§ **About this exercise**:
Each record listed below is to be output exactly as written.

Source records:
· · ·
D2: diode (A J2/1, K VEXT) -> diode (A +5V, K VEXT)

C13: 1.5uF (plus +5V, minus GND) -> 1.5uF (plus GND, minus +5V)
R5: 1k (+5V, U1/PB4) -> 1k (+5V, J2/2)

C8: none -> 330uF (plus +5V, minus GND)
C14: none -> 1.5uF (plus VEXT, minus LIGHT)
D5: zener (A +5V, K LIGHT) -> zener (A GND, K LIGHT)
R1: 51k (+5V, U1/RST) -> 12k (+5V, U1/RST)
· · ·
§ **Task output**:
D2: diode (A J2/1, K VEXT) -> diode (A +5V, K VEXT)

C13: 1.5uF (plus +5V, minus GND) -> 1.5uF (plus GND, minus +5V)
R5: 1k (+5V, U1/PB4) -> 1k (+5V, J2/2)

C8: none -> 330uF (plus +5V, minus GND)
C14: none -> 1.5uF (plus VEXT, minus LIGHT)
D5: zener (A +5V, K LIGHT) -> zener (A GND, K LIGHT)
R1: 51k (+5V, U1/RST) -> 12k (+5V, U1/RST)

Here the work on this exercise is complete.